TASK STATEMENT:
Scan the entries for the word "plate" and return every line that has it.

DATA FOR PROCESSING:
=== Begin Enclosure ===
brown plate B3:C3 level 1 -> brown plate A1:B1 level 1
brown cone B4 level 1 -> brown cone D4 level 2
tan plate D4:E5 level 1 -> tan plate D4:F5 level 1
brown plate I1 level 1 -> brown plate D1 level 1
=== End Enclosure ===
=== Begin Enclosure ===
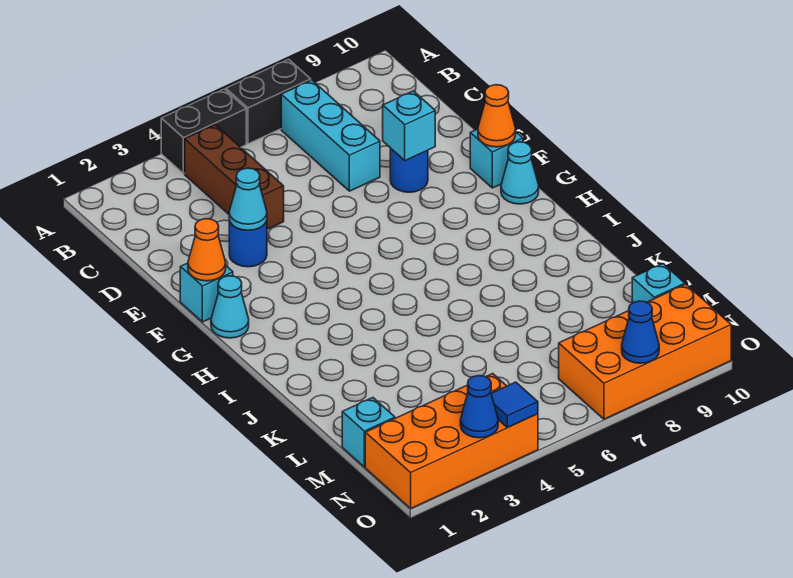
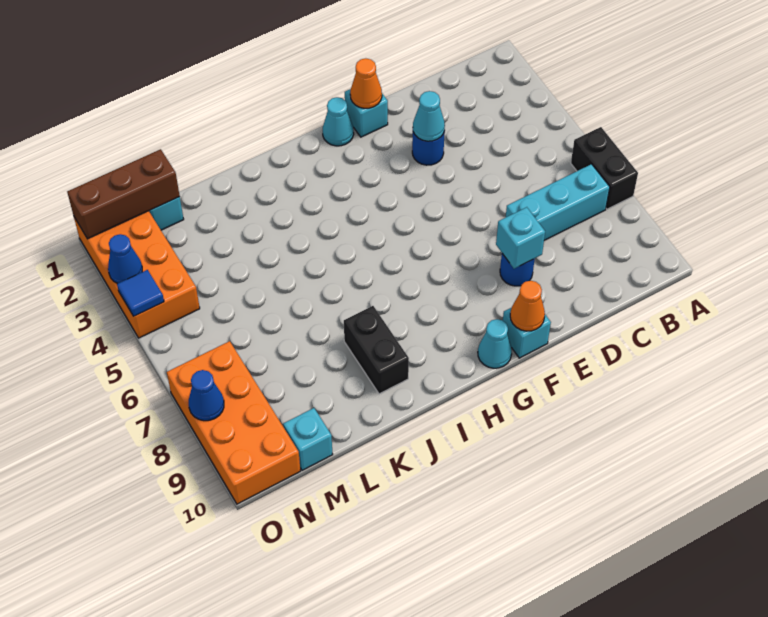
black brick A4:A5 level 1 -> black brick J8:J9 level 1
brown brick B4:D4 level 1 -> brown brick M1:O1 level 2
=== End Enclosure ===
THE ANSWER:
brown plate B3:C3 level 1 -> brown plate A1:B1 level 1
tan plate D4:E5 level 1 -> tan plate D4:F5 level 1
brown plate I1 level 1 -> brown plate D1 level 1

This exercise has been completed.